§ Work item:
Each line of the records that holds "moved" should be shown in full.

── Data for the task

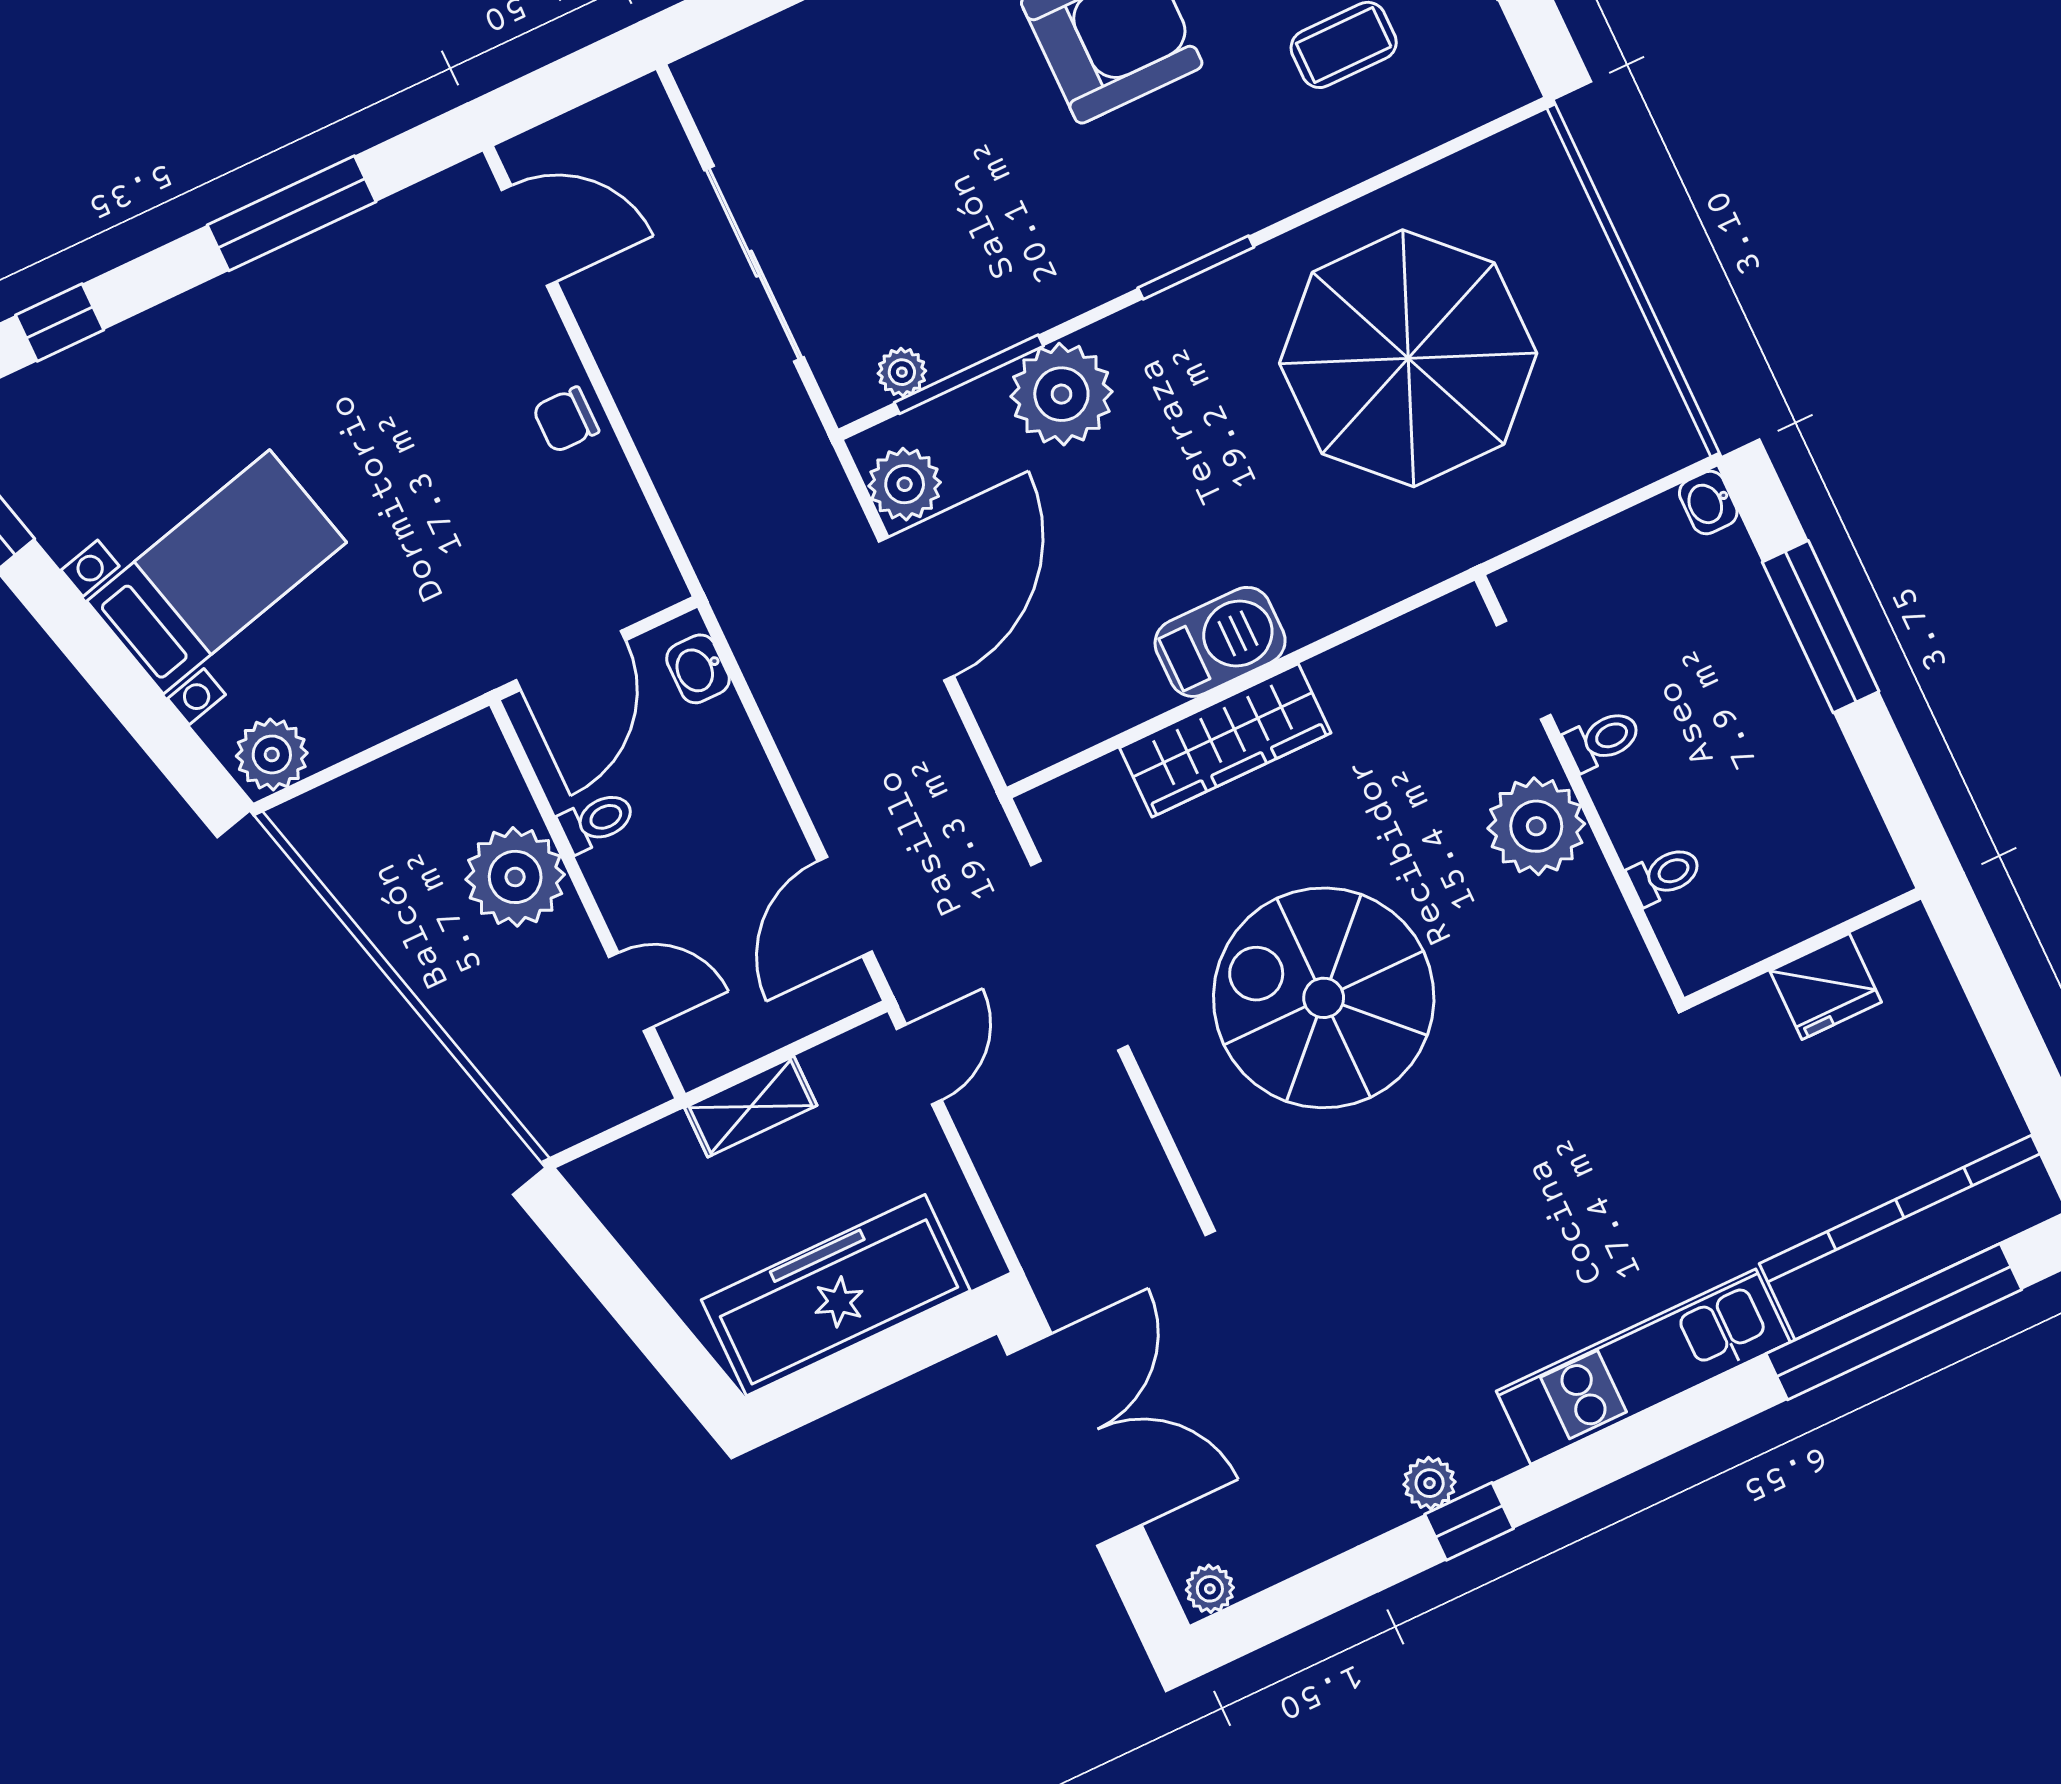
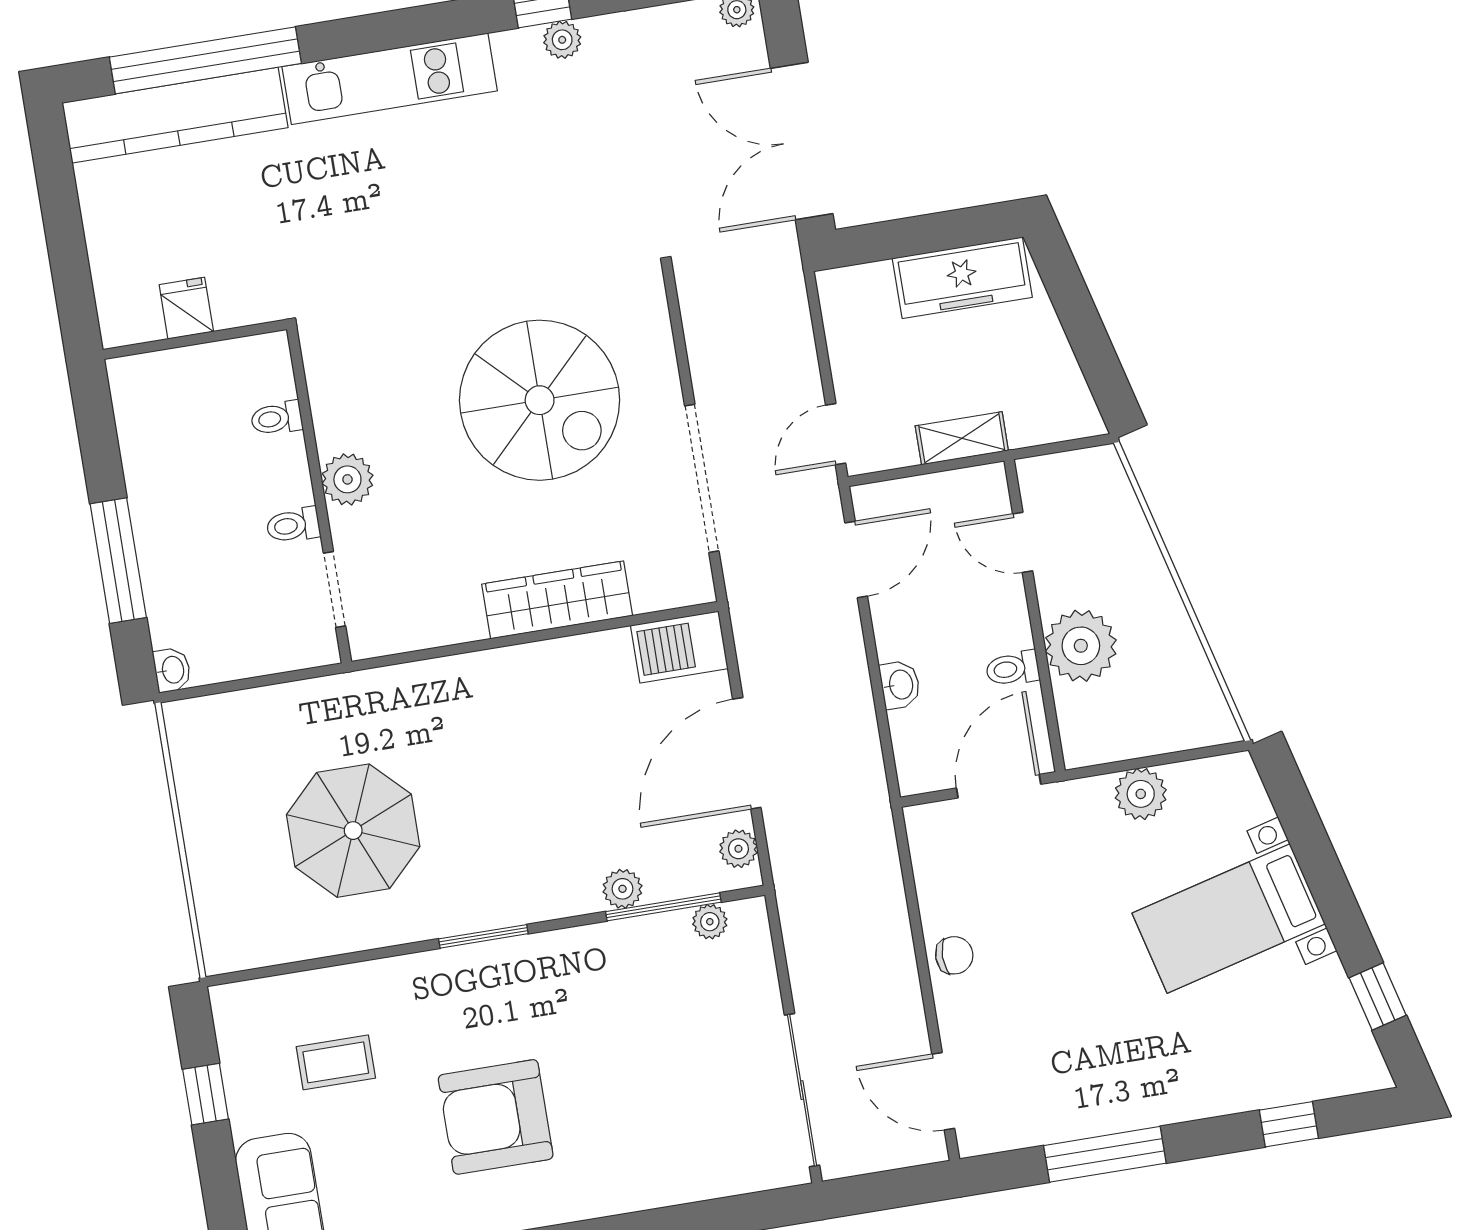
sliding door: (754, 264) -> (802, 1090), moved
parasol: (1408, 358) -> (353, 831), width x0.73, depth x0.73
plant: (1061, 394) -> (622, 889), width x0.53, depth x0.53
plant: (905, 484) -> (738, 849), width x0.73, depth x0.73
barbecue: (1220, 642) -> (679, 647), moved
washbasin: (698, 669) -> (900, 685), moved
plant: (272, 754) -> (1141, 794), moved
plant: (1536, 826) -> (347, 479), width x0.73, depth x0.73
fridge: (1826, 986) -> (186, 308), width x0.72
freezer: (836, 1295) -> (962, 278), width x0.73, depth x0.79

────

§ Your response:
sliding door: (754, 264) -> (802, 1090), moved
barbecue: (1220, 642) -> (679, 647), moved
washbasin: (698, 669) -> (900, 685), moved
plant: (272, 754) -> (1141, 794), moved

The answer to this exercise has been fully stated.